>>>

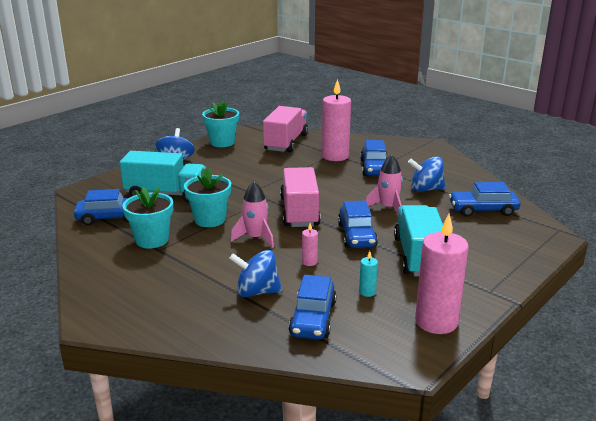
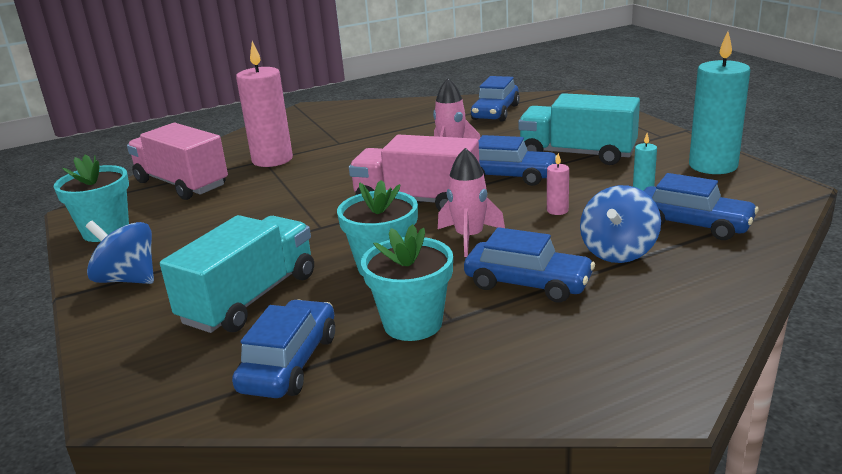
camera: 65 degrees left, 0 degrees up
(374, 168) = (336, 143): blue car -> blue car (527, 283)
(425, 189) = (423, 128): blue spinning top -> none
(436, 322) = (713, 166): pink candle -> turquoise candle

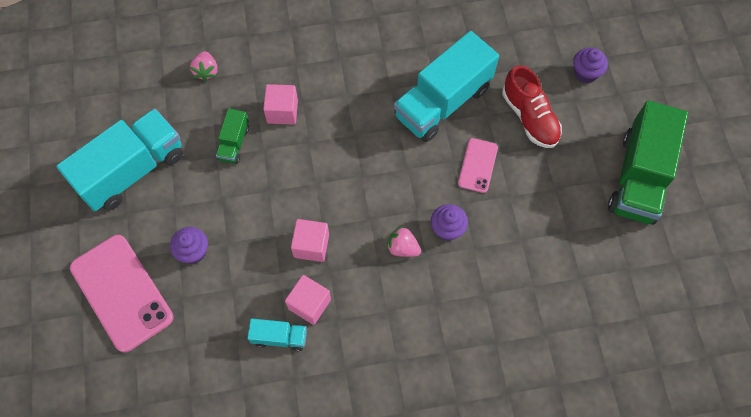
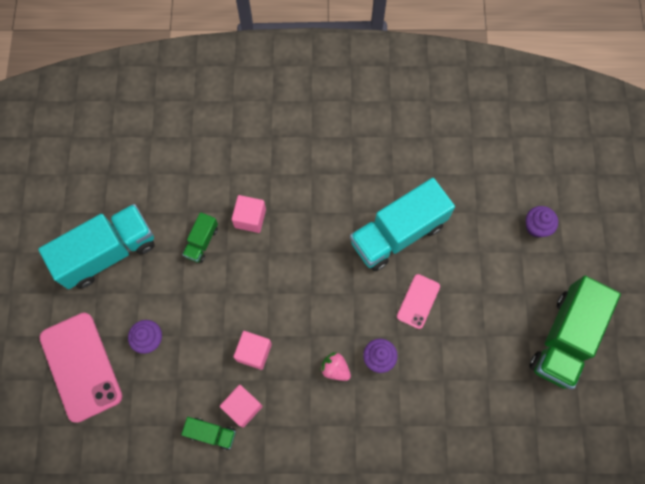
camera: 10 degrees right, 5 degrees up
(206, 71) = (188, 167): pink strawberry -> none
(279, 337) = (211, 433): turquoise truck -> green truck
(529, 117) = (475, 262): red shoe -> none

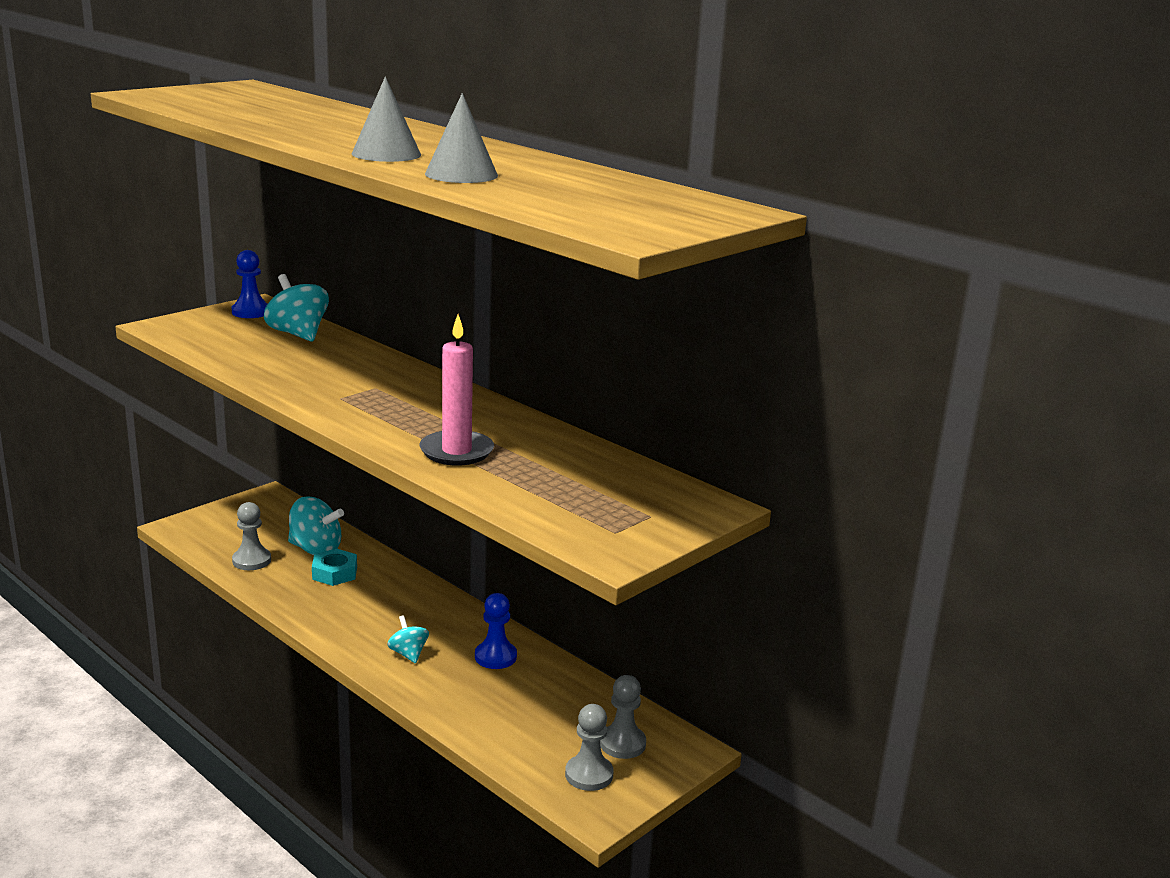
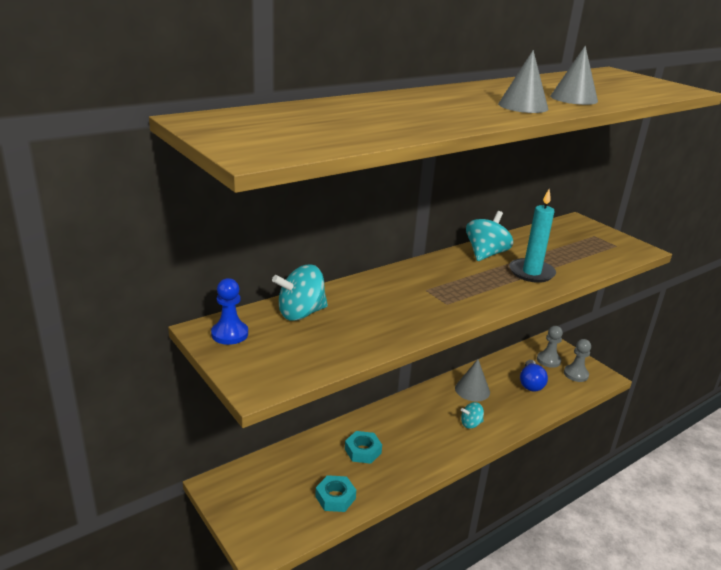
camera: 80 degrees left, 5 degrees up
(251, 561) = (335, 497): grey pawn -> turquoise nut
(315, 549) = (324, 459): turquoise spinning top -> turquoise spinning top (486, 254)
(456, 451) = (531, 273): pink candle -> turquoise candle
(495, 657) = (472, 390): blue pawn -> grey cone
(537, 717) = (530, 383): none -> blue light bulb

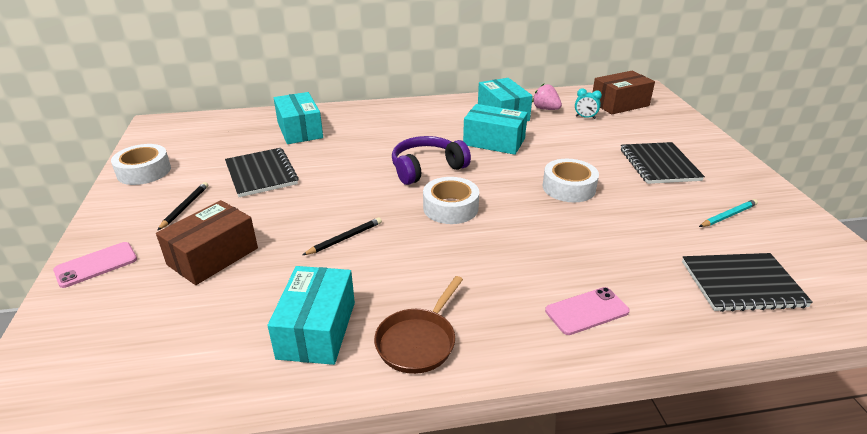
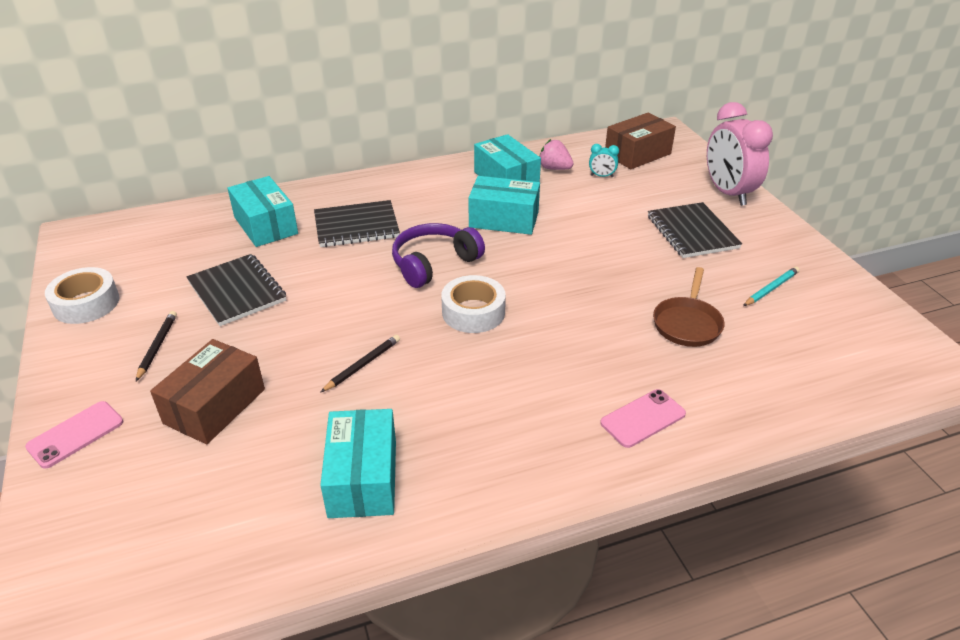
camera: 10 degrees left, 5 degrees up
(418, 341) = (476, 476): brown pan -> brown pan (687, 323)
(569, 188) = (599, 272): white tape -> none
(697, 138) = (728, 193): none -> pink clock
(742, 284) = (792, 368): black notebook -> black notebook (356, 226)

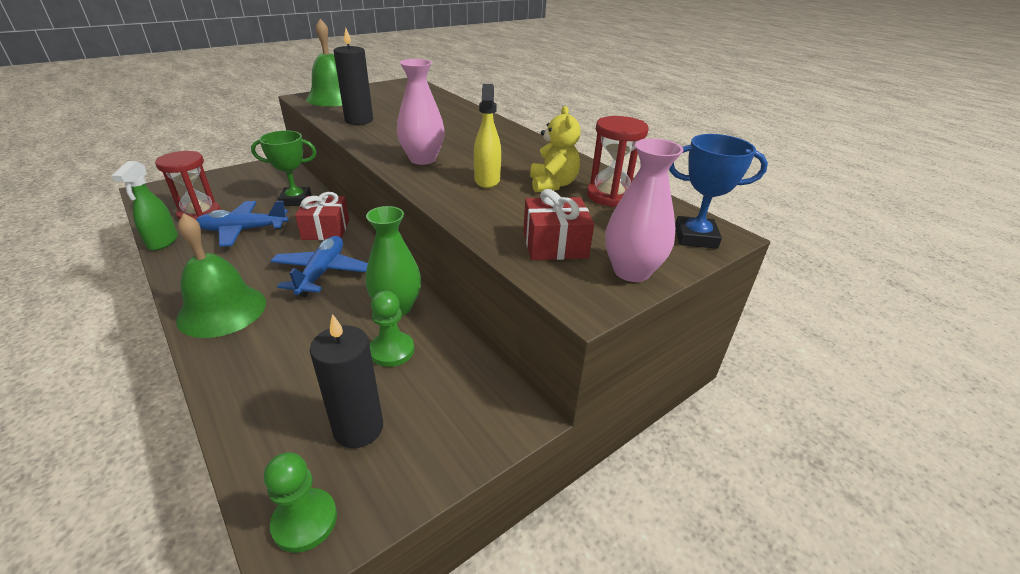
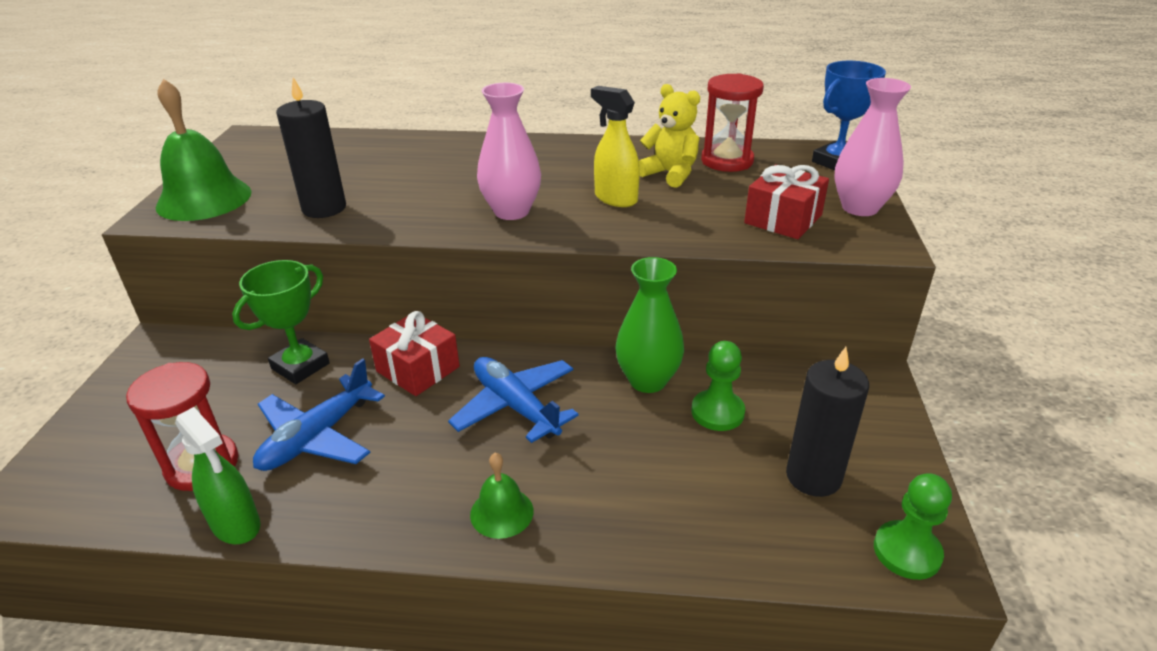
camera: 45 degrees left, 0 degrees up
(222, 310) = (501, 512): green bell -> green bell, size x0.53

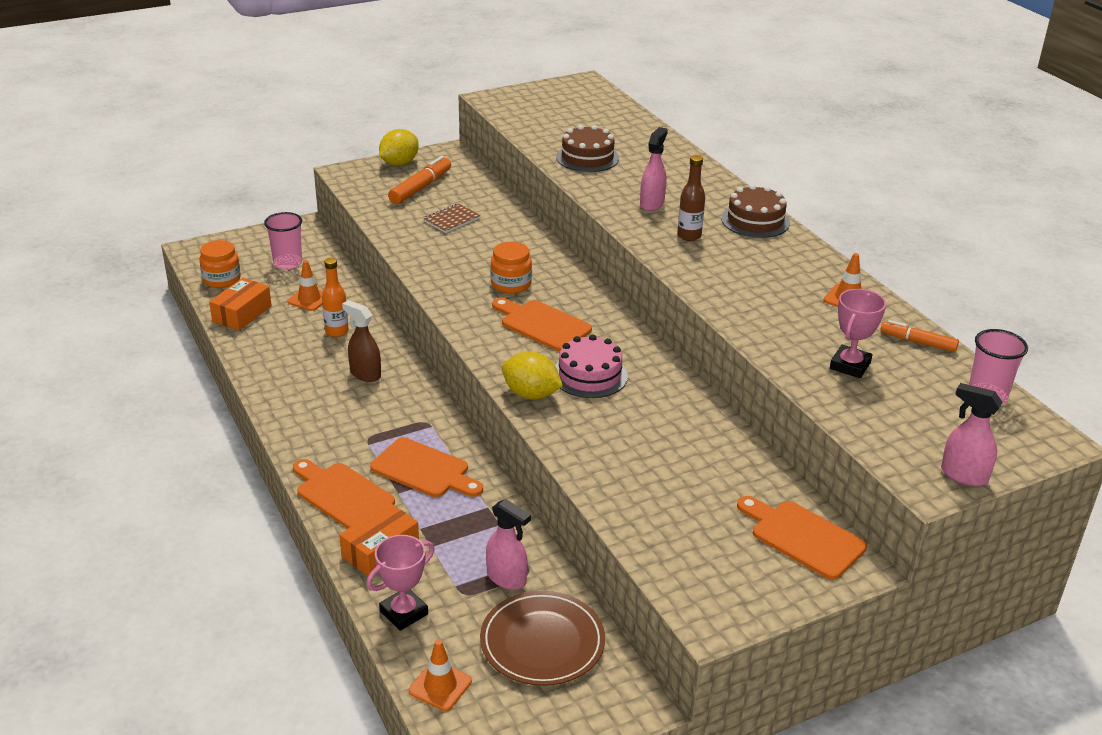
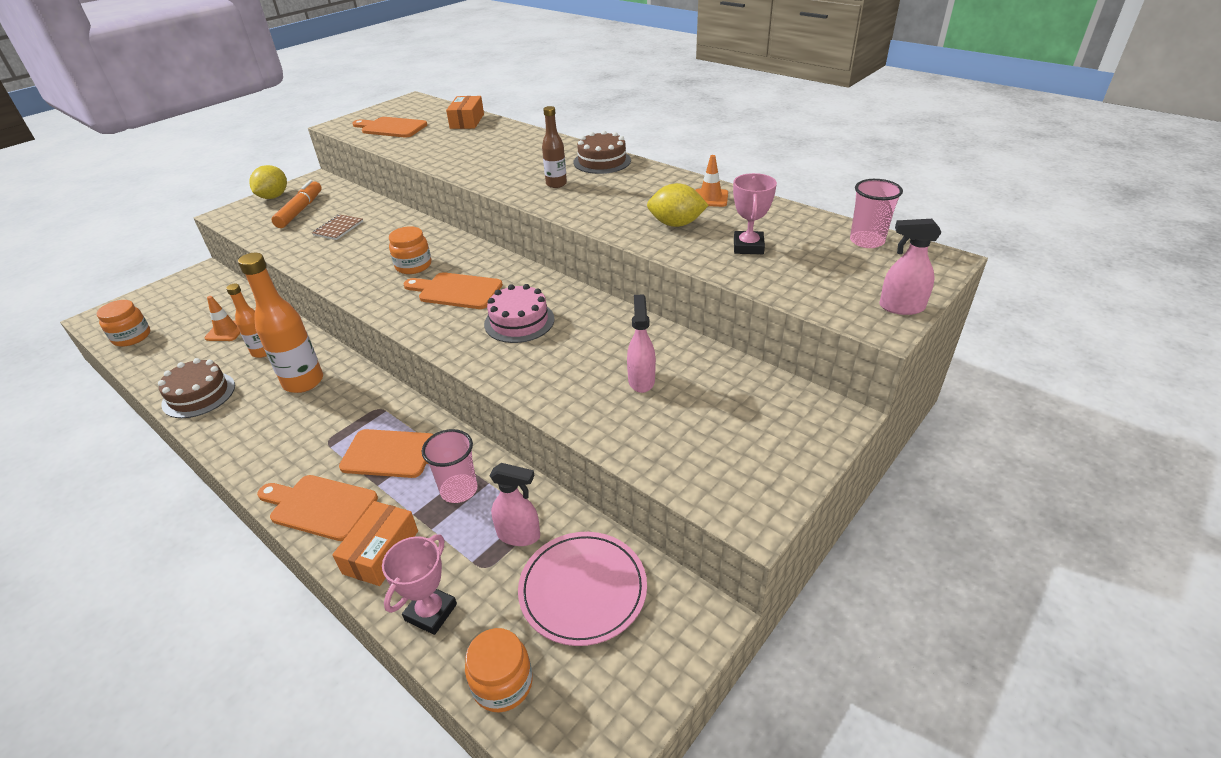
camera: 20 degrees left, 5 degrees up
(242, 314) = (161, 362): orange box -> orange box (467, 121)
(288, 263) = (195, 306): pink cup -> pink cup (459, 490)
(365, 374) = (303, 382): brown spray bottle -> orange bottle
(440, 686) = (502, 683): orange traffic cone -> orange jar
(531, 394) = (474, 353): yellow lemon -> yellow lemon (676, 224)
(542, 642) = (583, 589): brown plate -> pink plate
(587, 157) = (440, 148): brown cake -> brown cake (199, 395)
(652, 204) = (512, 168): pink spray bottle -> pink spray bottle (641, 380)
(803, 537) = (779, 405): orange cutting board -> orange cutting board (391, 128)
(918, 342) = (785, 215): orange marker -> none

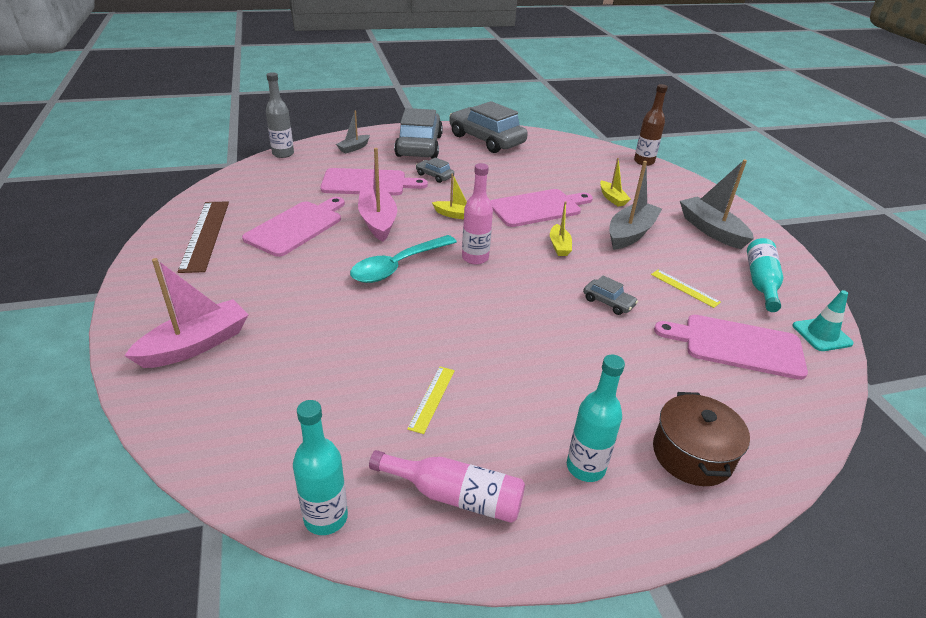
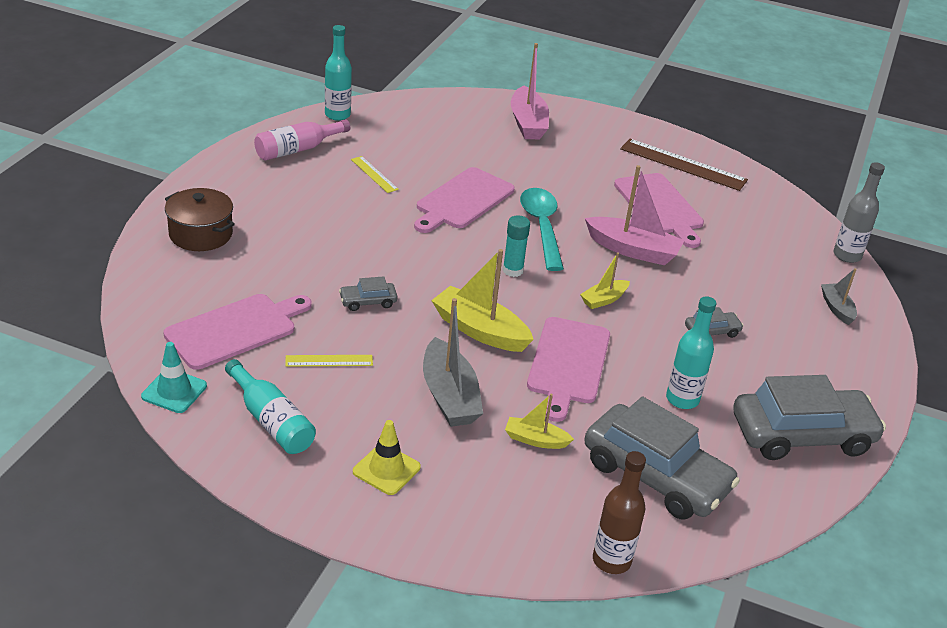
camera: 125 degrees right, 0 degrees up
(368, 183) = (726, 279): pink cutting board -> pink cutting board (462, 200)
(419, 146) = (814, 362): grey car -> grey car (655, 475)
(475, 258) = (512, 270): pink bottle -> turquoise glue stick
(559, 246) = (480, 330): yellow boat -> yellow boat, size x1.81
(585, 467) = (252, 194): turquoise bottle -> turquoise bottle (682, 399)
(711, 230) = (386, 469): grey boat -> yellow traffic cone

<<<

• **About this task**
Across the entries, each line containing the word "candle" is to be counted once; the total alone is to be given.

• **Output of the exercise**
2